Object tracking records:
BEGIN
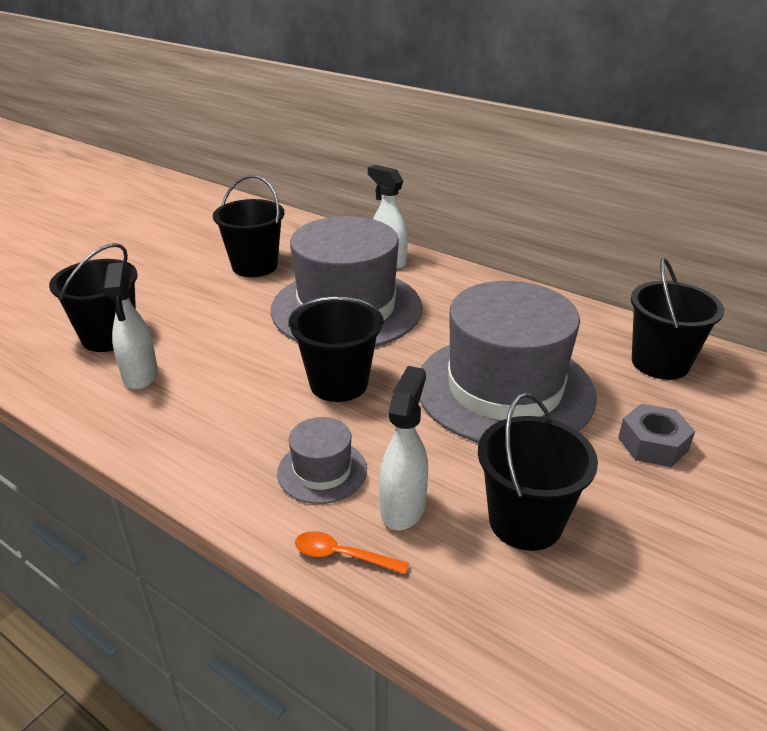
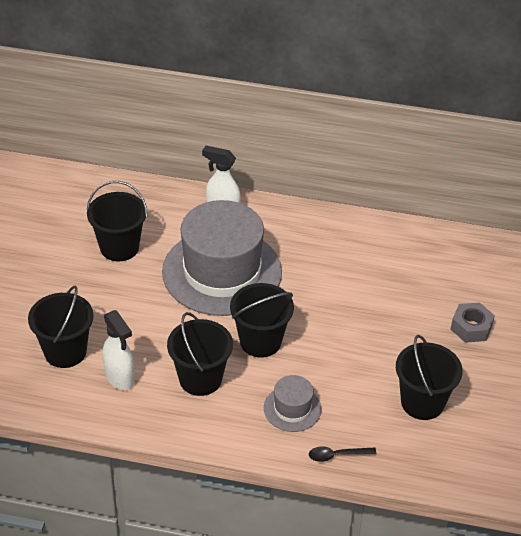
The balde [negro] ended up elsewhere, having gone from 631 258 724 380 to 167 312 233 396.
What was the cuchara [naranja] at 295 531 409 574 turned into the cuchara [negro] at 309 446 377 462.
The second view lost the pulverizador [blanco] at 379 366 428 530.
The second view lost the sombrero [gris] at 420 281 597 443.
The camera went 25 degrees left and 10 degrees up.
END
▶ [Task details]: Each line of the data that includes "view" should be copied.

▶ [Your response]:
The second view lost the pulverizador [blanco] at 379 366 428 530.
The second view lost the sombrero [gris] at 420 281 597 443.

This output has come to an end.